What you need to do ::
Output the whole listing below exactly, omitting the images.

Available data ::
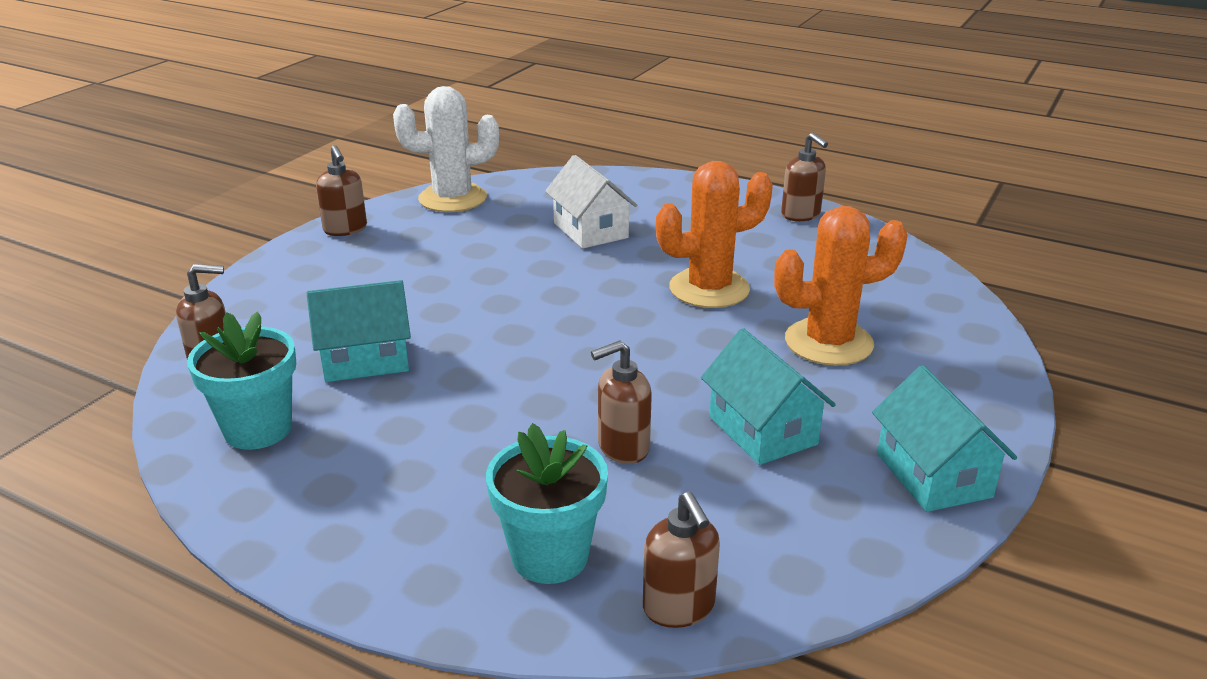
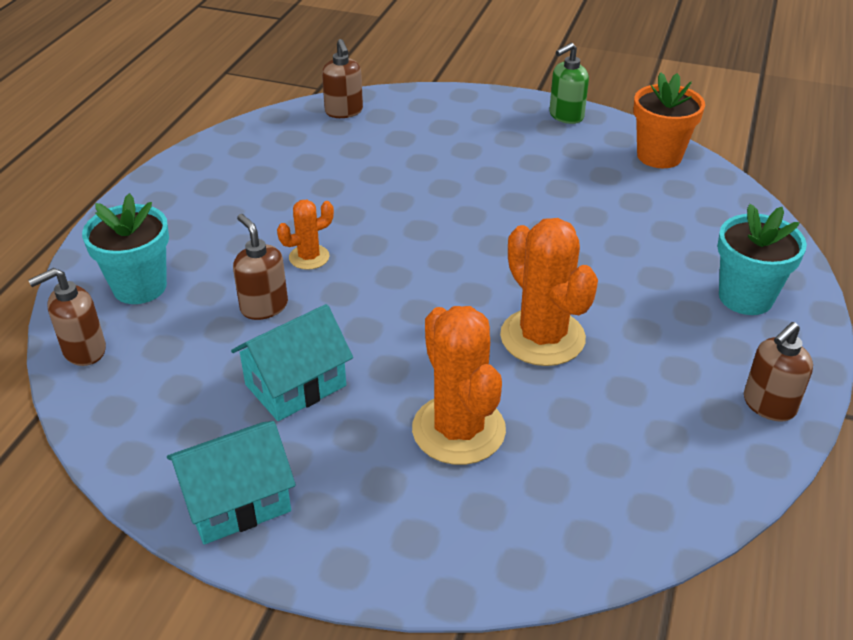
camera: 80 degrees right, 10 degrees up
(258, 429) = (271, 146): turquoise flower pot -> turquoise flower pot (745, 297)
(345, 229) = (566, 116): brown soap dispenser -> green soap dispenser
(365, 360) = (363, 168): turquoise house -> none
(452, 198) = (659, 156): white cactus -> orange flower pot
(536, 410) = (309, 257): none -> orange cactus
(590, 230) = (635, 246): white house -> none

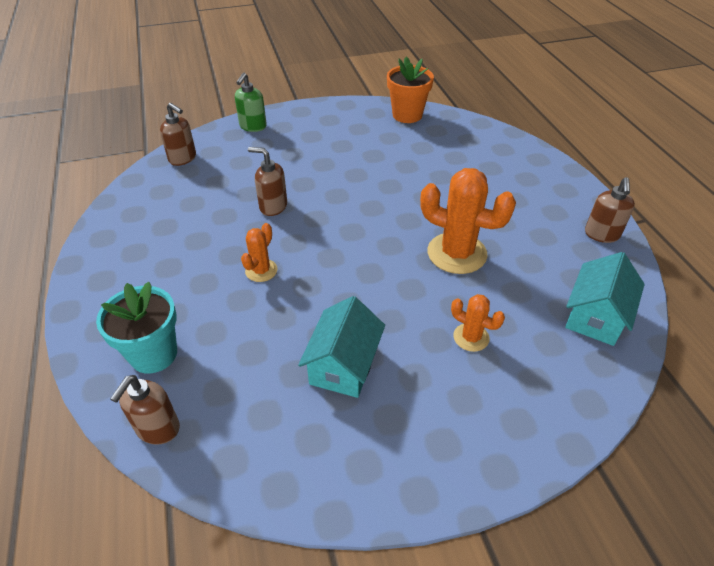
camera: 35 degrees left, 5 degrees up
(236, 502) = (389, 472): turquoise house -> turquoise house (595, 316)
(264, 307) = (265, 321): brown soap dispenser -> brown soap dispenser (273, 206)
(458, 430) = (471, 337): orange cactus -> orange cactus, size x0.52
(566, 116) = (331, 110): green soap dispenser -> green soap dispenser (253, 126)
(745, 297) = (531, 179): turquoise flower pot -> none

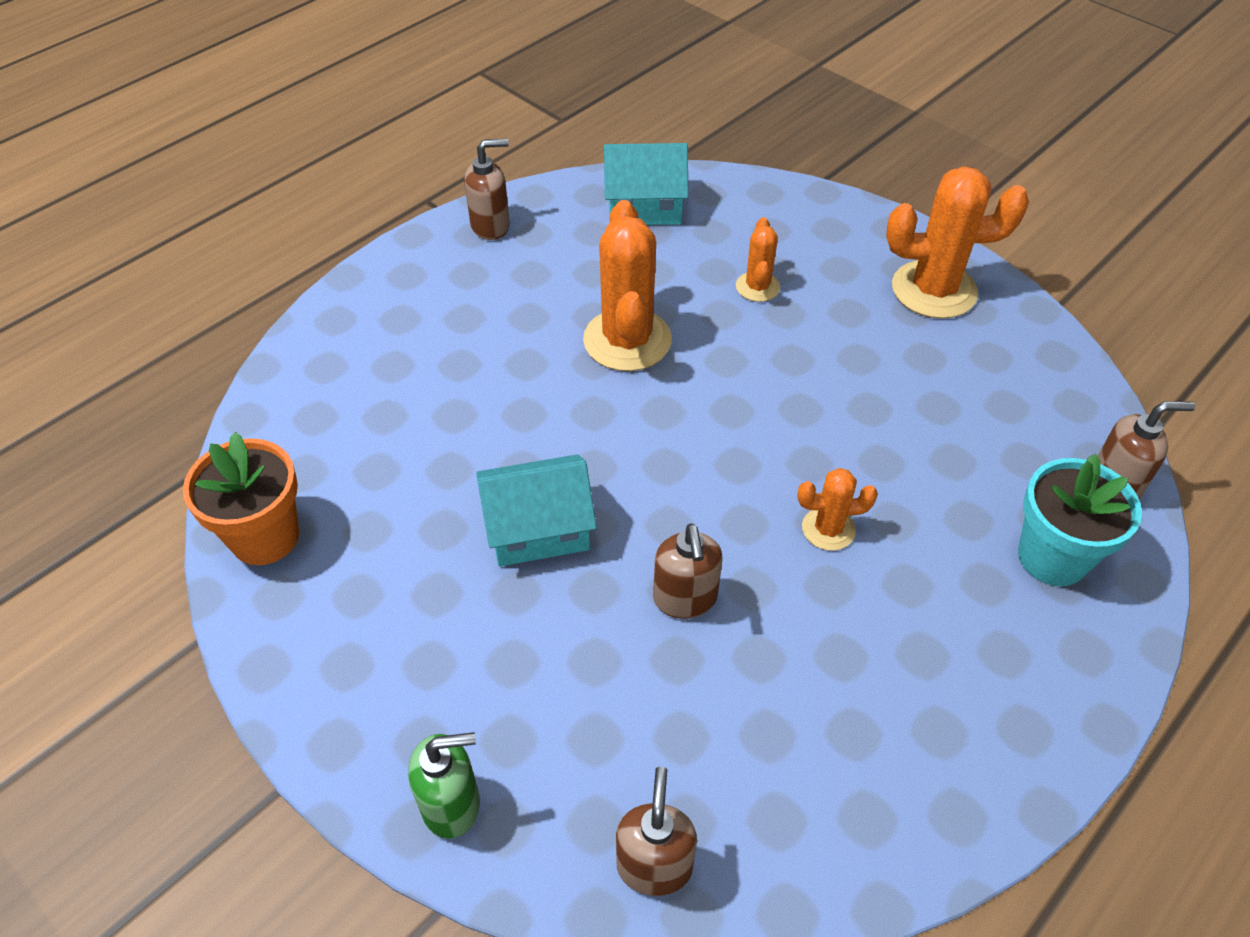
camera: 120 degrees left, 5 degrees up
(343, 365) = (890, 371): turquoise house -> turquoise house (538, 529)
(404, 450) = (934, 290): none -> orange cactus

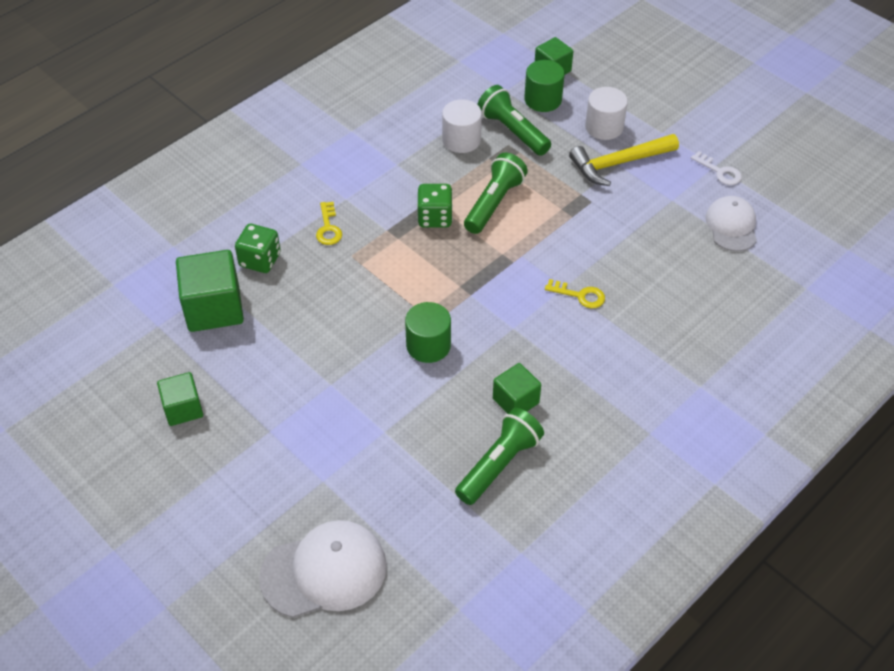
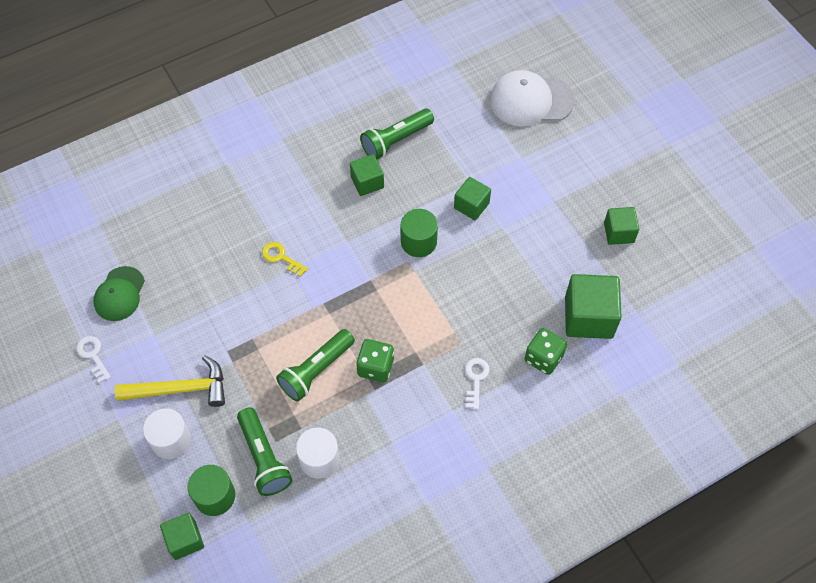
camera: 165 degrees left, 10 degrees up
(328, 228) = (476, 379): yellow key -> white key
(375, 401) = (471, 205): none -> green cube
(731, 226) = (119, 294): white cap -> green cap

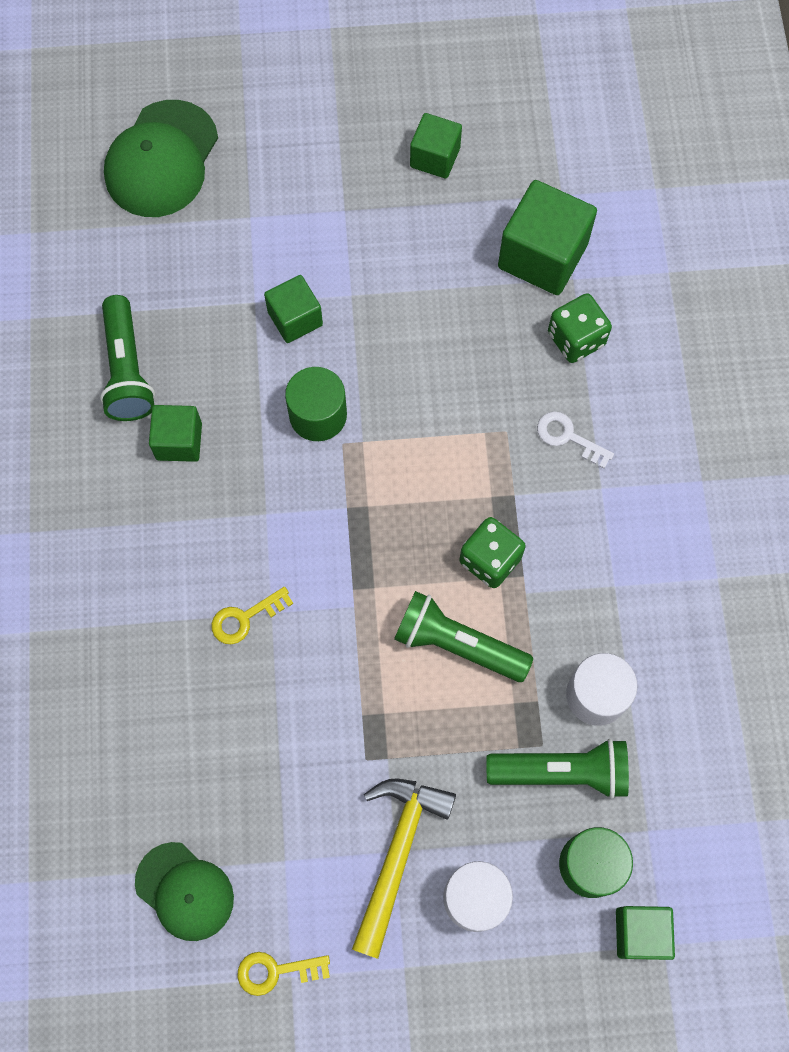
camera: 65 degrees left, 10 degrees up
(93, 355) = (276, 971): white key -> yellow key
(316, 370) = (457, 644): green flashlight -> green flashlight turned 135 degrees clockwise
(531, 100) = (161, 159): white cap -> green cap

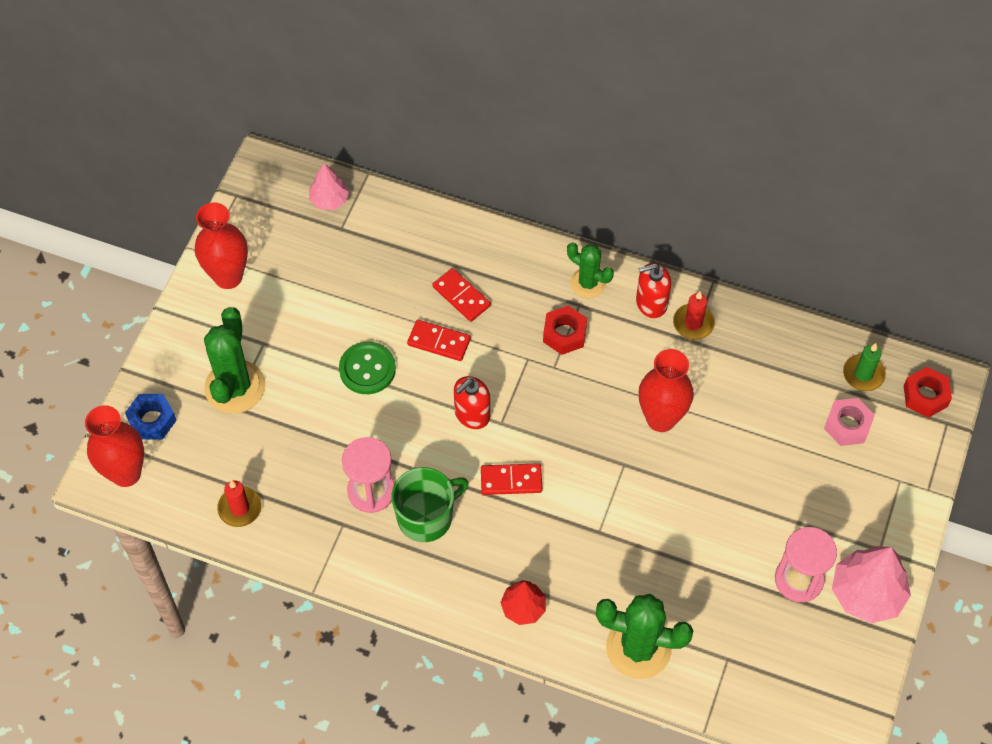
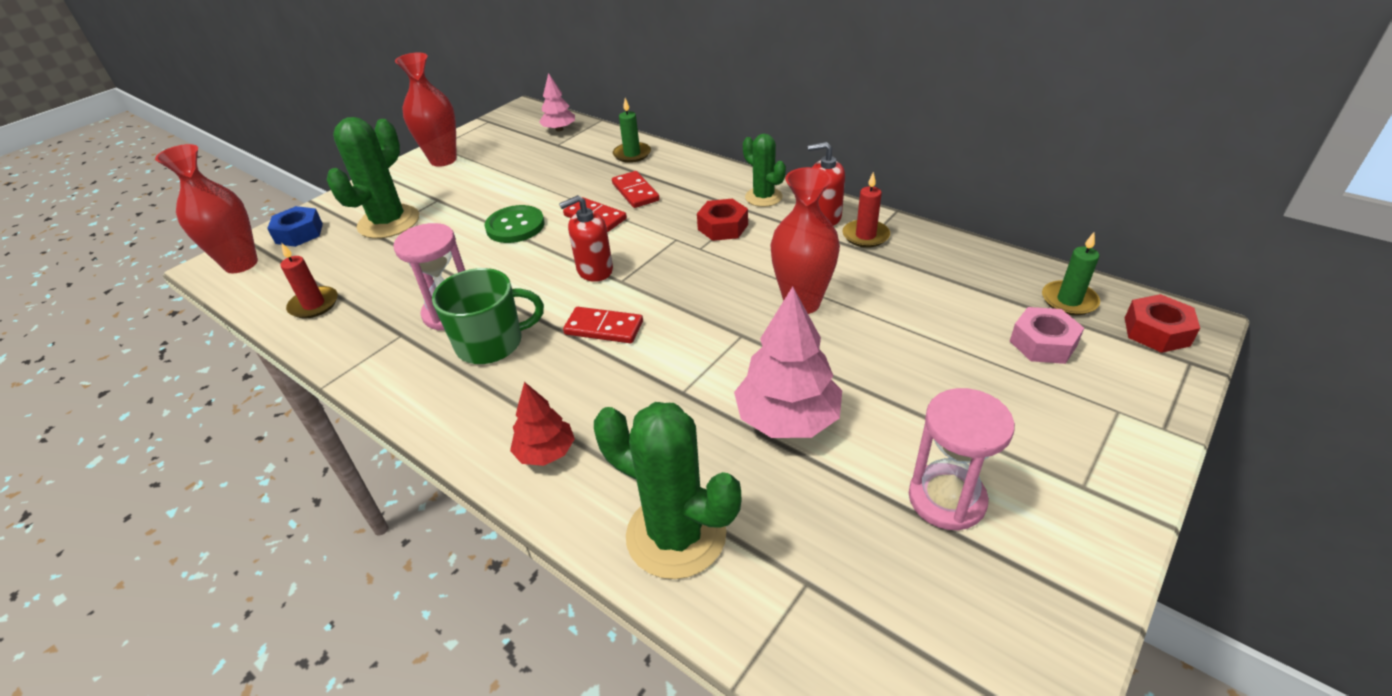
camera: 20 degrees right, 20 degrees down
(431, 233) = (632, 154): none -> green candle
(866, 593) = (1058, 540): pink tree -> pink tree (787, 419)

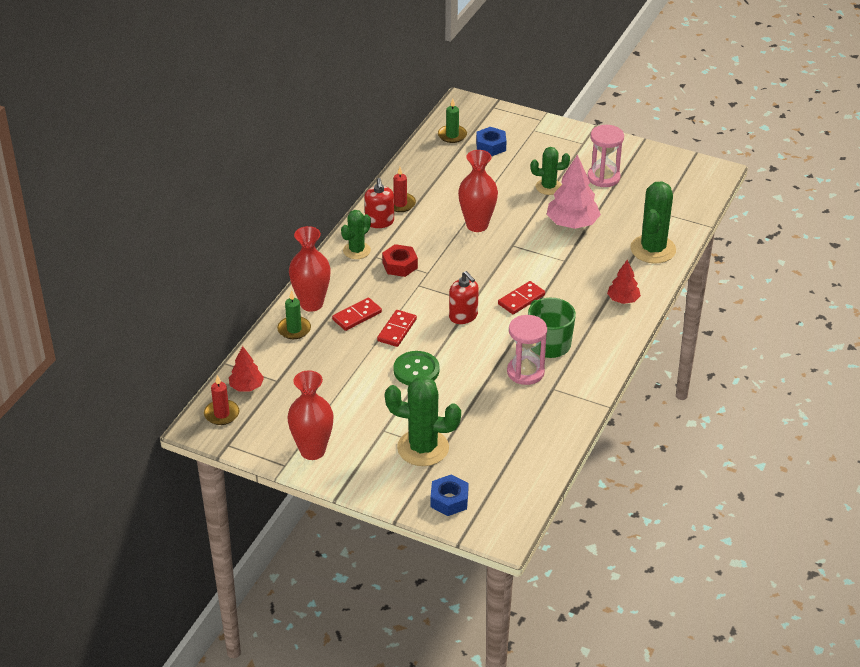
camera: 105 degrees left, 0 degrees up
(241, 264) = (498, 517): red vase -> red vase (311, 304)
(314, 305) = (535, 446): red candle -> red candle (221, 414)
(559, 129) = (246, 387): pink tree -> red tree
(604, 328) = (521, 299): red domino -> red domino turned 45 degrees clockwise
(909, 403) = (548, 187): none -> green cactus
(1043, 343) = (491, 146): pink nut -> blue nut
(1156, 331) = (472, 113): red nut -> none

Answer for the task ::
camera: 80 degrees right, 10 degrees up
(258, 429) = (271, 146): turquoise flower pot -> turquoise flower pot (745, 297)
(345, 229) = (566, 116): brown soap dispenser -> green soap dispenser
(365, 360) = (363, 168): turquoise house -> none
(452, 198) = (659, 156): white cactus -> orange flower pot
(536, 410) = (309, 257): none -> orange cactus
(590, 230) = (635, 246): white house -> none

camera: 35 degrees left, 5 degrees up
(236, 502) = (389, 472): turquoise house -> turquoise house (595, 316)
(264, 307) = (265, 321): brown soap dispenser -> brown soap dispenser (273, 206)
(458, 430) = (471, 337): orange cactus -> orange cactus, size x0.52
(566, 116) = (331, 110): green soap dispenser -> green soap dispenser (253, 126)
(745, 297) = (531, 179): turquoise flower pot -> none

camera: 120 degrees left, 5 degrees up
(343, 365) = (890, 371): turquoise house -> turquoise house (538, 529)
(404, 450) = (934, 290): none -> orange cactus

camera: 165 degrees left, 10 degrees up
(328, 228) = (476, 379): yellow key -> white key
(375, 401) = (471, 205): none -> green cube
(731, 226) = (119, 294): white cap -> green cap

camera: 65 degrees left, 10 degrees up
(93, 355) = (276, 971): white key -> yellow key
(316, 370) = (457, 644): green flashlight -> green flashlight turned 135 degrees clockwise
(531, 100) = (161, 159): white cap -> green cap

camera: 20 degrees right, 20 degrees down
(431, 233) = (632, 154): none -> green candle
(866, 593) = (1058, 540): pink tree -> pink tree (787, 419)

camera: 105 degrees left, 0 degrees up
(241, 264) = (498, 517): red vase -> red vase (311, 304)
(314, 305) = (535, 446): red candle -> red candle (221, 414)
(559, 129) = (246, 387): pink tree -> red tree
(604, 328) = (521, 299): red domino -> red domino turned 45 degrees clockwise
(909, 403) = (548, 187): none -> green cactus
(1043, 343) = (491, 146): pink nut -> blue nut
(1156, 331) = (472, 113): red nut -> none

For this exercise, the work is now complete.